(Shape transformation data)
════════

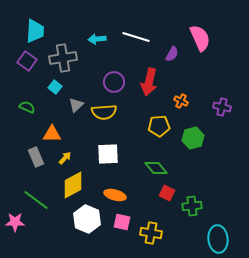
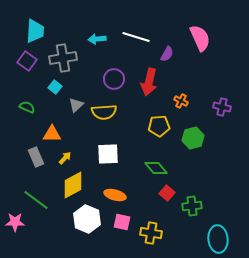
purple semicircle: moved 5 px left
purple circle: moved 3 px up
red square: rotated 14 degrees clockwise
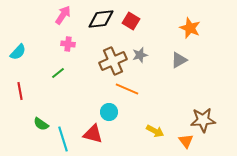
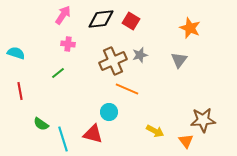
cyan semicircle: moved 2 px left, 1 px down; rotated 114 degrees counterclockwise
gray triangle: rotated 24 degrees counterclockwise
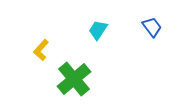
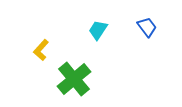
blue trapezoid: moved 5 px left
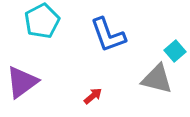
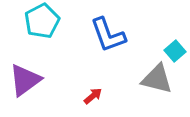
purple triangle: moved 3 px right, 2 px up
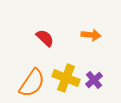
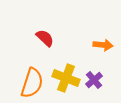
orange arrow: moved 12 px right, 10 px down
orange semicircle: rotated 16 degrees counterclockwise
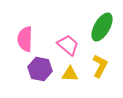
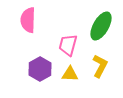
green ellipse: moved 1 px left, 1 px up
pink semicircle: moved 3 px right, 19 px up
pink trapezoid: rotated 115 degrees counterclockwise
purple hexagon: rotated 20 degrees clockwise
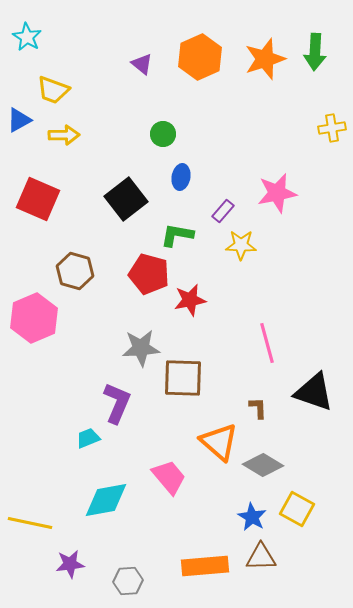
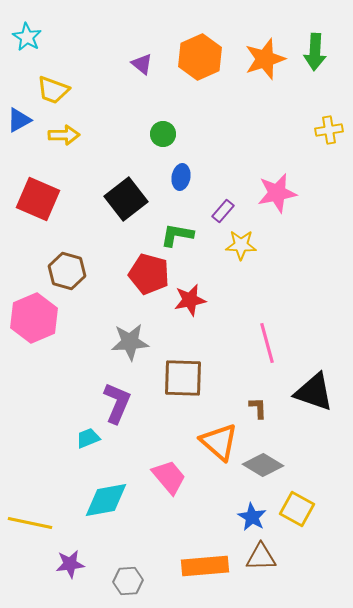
yellow cross: moved 3 px left, 2 px down
brown hexagon: moved 8 px left
gray star: moved 11 px left, 6 px up
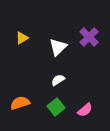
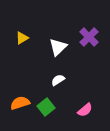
green square: moved 10 px left
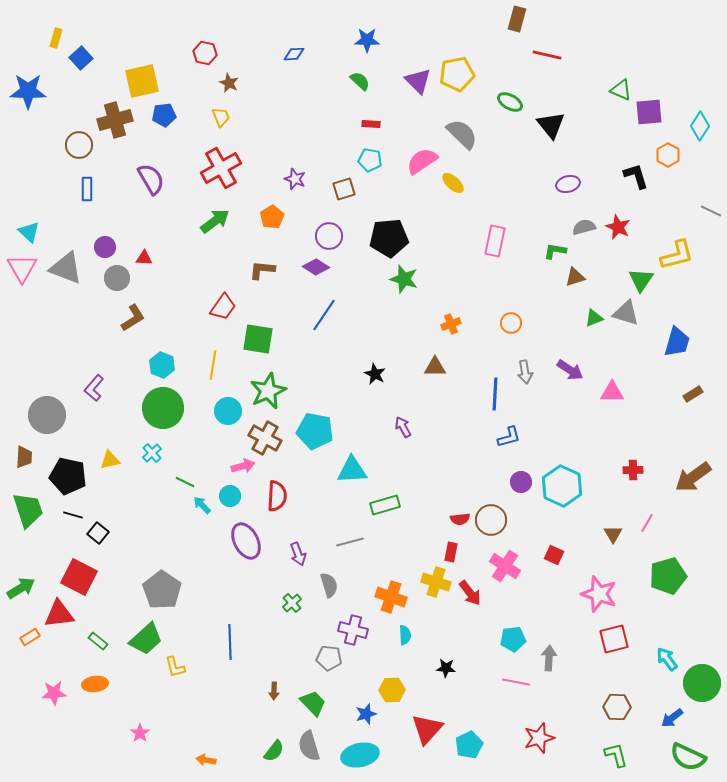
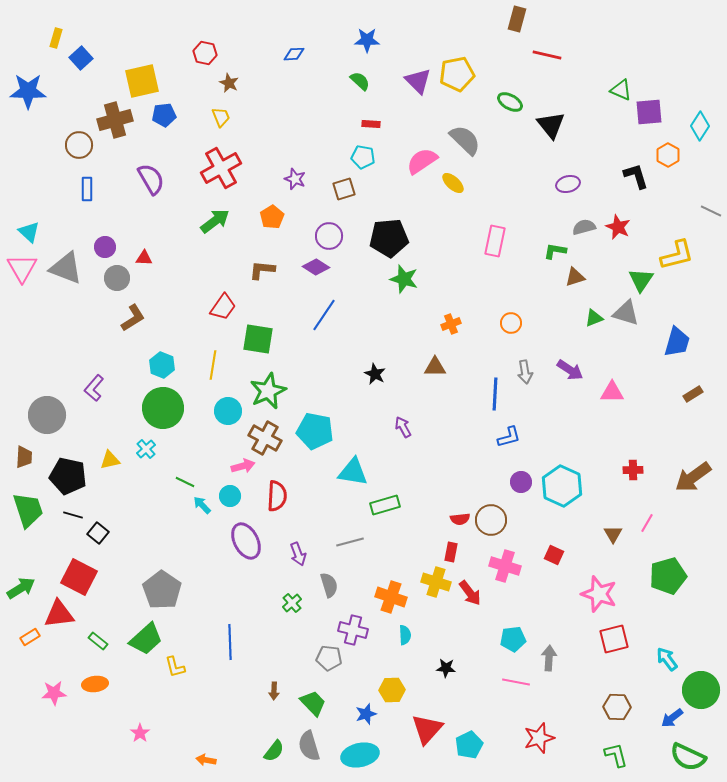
gray semicircle at (462, 134): moved 3 px right, 6 px down
cyan pentagon at (370, 160): moved 7 px left, 3 px up
cyan cross at (152, 453): moved 6 px left, 4 px up
cyan triangle at (352, 470): moved 1 px right, 2 px down; rotated 12 degrees clockwise
pink cross at (505, 566): rotated 16 degrees counterclockwise
green circle at (702, 683): moved 1 px left, 7 px down
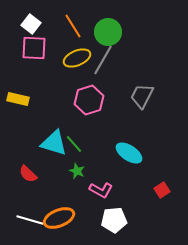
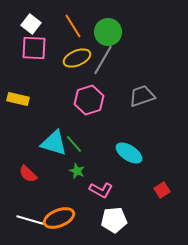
gray trapezoid: rotated 44 degrees clockwise
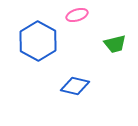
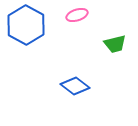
blue hexagon: moved 12 px left, 16 px up
blue diamond: rotated 24 degrees clockwise
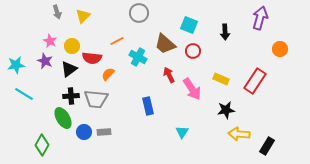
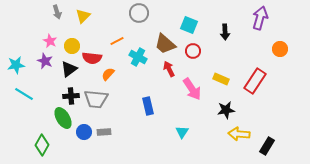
red arrow: moved 6 px up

════════

Exercise requirements => Reproduce the data verbatim. Do not carry any picture into the copy.

The answer =>
purple semicircle: moved 5 px left
purple circle: moved 3 px up
red square: rotated 14 degrees clockwise
cyan semicircle: moved 2 px left, 1 px down; rotated 114 degrees counterclockwise
gray triangle: rotated 24 degrees counterclockwise
blue trapezoid: moved 5 px left
purple triangle: moved 3 px right, 2 px up
orange arrow: moved 12 px right, 10 px down
orange semicircle: rotated 16 degrees counterclockwise
green ellipse: moved 1 px left, 1 px up
pink semicircle: moved 3 px right, 19 px up
pink trapezoid: rotated 115 degrees counterclockwise
purple hexagon: rotated 20 degrees clockwise
yellow cross: moved 3 px left, 2 px down
brown hexagon: moved 8 px left
gray star: moved 11 px left, 6 px up
green square: moved 10 px left
gray semicircle at (462, 134): moved 3 px right, 6 px down
cyan pentagon at (370, 160): moved 7 px left, 3 px up
cyan cross at (152, 453): moved 6 px left, 4 px up
cyan triangle at (352, 470): moved 1 px right, 2 px down; rotated 12 degrees clockwise
pink cross at (505, 566): rotated 16 degrees counterclockwise
green circle at (702, 683): moved 1 px left, 7 px down
gray trapezoid: rotated 44 degrees clockwise
blue hexagon: moved 12 px left, 16 px up
blue diamond: rotated 24 degrees clockwise
red arrow: moved 6 px up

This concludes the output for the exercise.